Start of MATERIAL FOR THE TASK
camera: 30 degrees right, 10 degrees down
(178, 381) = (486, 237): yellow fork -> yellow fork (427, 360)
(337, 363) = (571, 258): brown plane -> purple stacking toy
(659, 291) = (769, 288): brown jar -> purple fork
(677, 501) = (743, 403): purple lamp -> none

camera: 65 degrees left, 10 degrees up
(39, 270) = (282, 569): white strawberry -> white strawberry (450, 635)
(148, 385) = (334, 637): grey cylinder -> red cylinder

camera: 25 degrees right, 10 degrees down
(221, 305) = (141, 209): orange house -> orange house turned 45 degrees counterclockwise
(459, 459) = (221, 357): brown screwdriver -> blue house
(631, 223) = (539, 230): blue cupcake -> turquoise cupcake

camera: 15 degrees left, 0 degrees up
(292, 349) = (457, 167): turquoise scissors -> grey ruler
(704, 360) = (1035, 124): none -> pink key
End of MATERIAL FOR THE TASK
- _AIM OF THE TASK_: Your answer must be the line containing "(148, 385) = (334, 637): grey" and every line after it through the end of the records above, reproduced exactly and alone.

- _OUTPUT FOR THIS EXERCISE_:
(148, 385) = (334, 637): grey cylinder -> red cylinder

camera: 25 degrees right, 10 degrees down
(221, 305) = (141, 209): orange house -> orange house turned 45 degrees counterclockwise
(459, 459) = (221, 357): brown screwdriver -> blue house
(631, 223) = (539, 230): blue cupcake -> turquoise cupcake

camera: 15 degrees left, 0 degrees up
(292, 349) = (457, 167): turquoise scissors -> grey ruler
(704, 360) = (1035, 124): none -> pink key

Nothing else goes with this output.